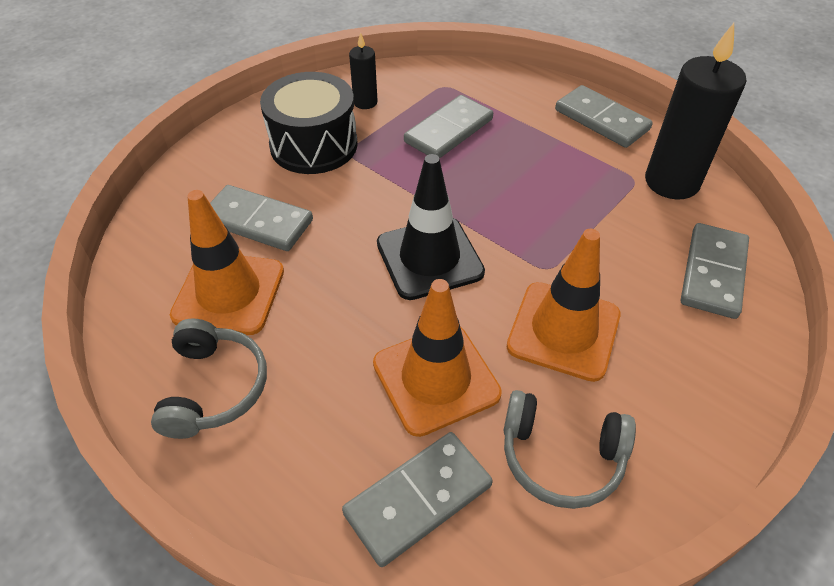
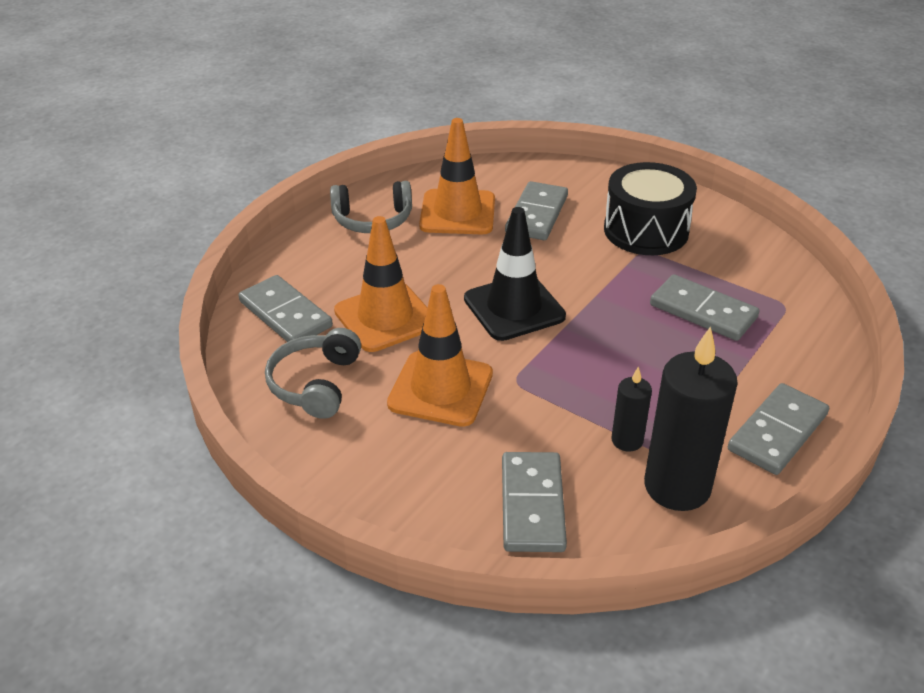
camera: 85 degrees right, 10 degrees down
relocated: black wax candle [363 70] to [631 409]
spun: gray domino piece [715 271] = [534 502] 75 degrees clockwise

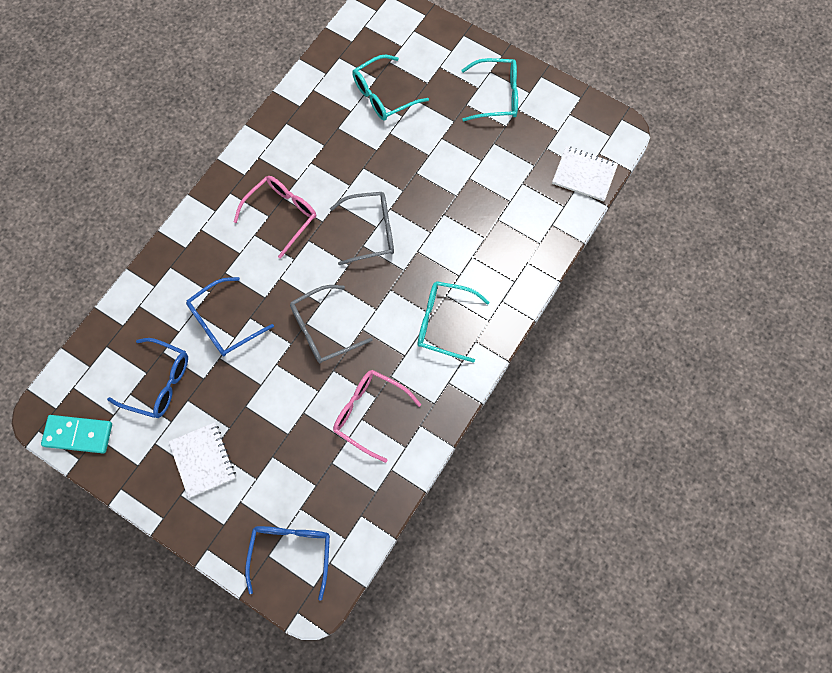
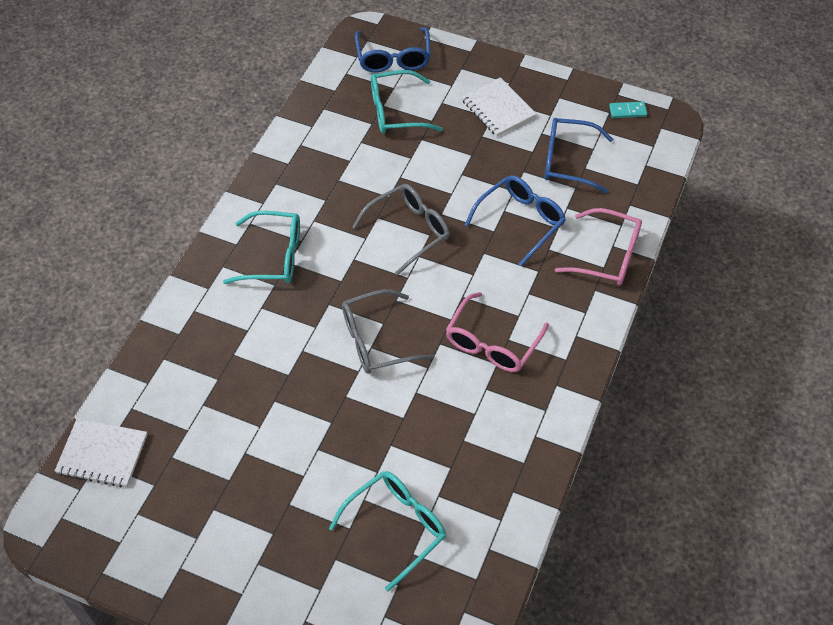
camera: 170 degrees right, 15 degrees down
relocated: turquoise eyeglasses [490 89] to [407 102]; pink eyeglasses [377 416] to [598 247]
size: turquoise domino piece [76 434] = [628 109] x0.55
---------------
_WHAT YOU ARE ASKED TO DO_. A single number is the answer here: how many lines of the material contain the string "domino"?

_RESPONSE TO THE TASK_. 2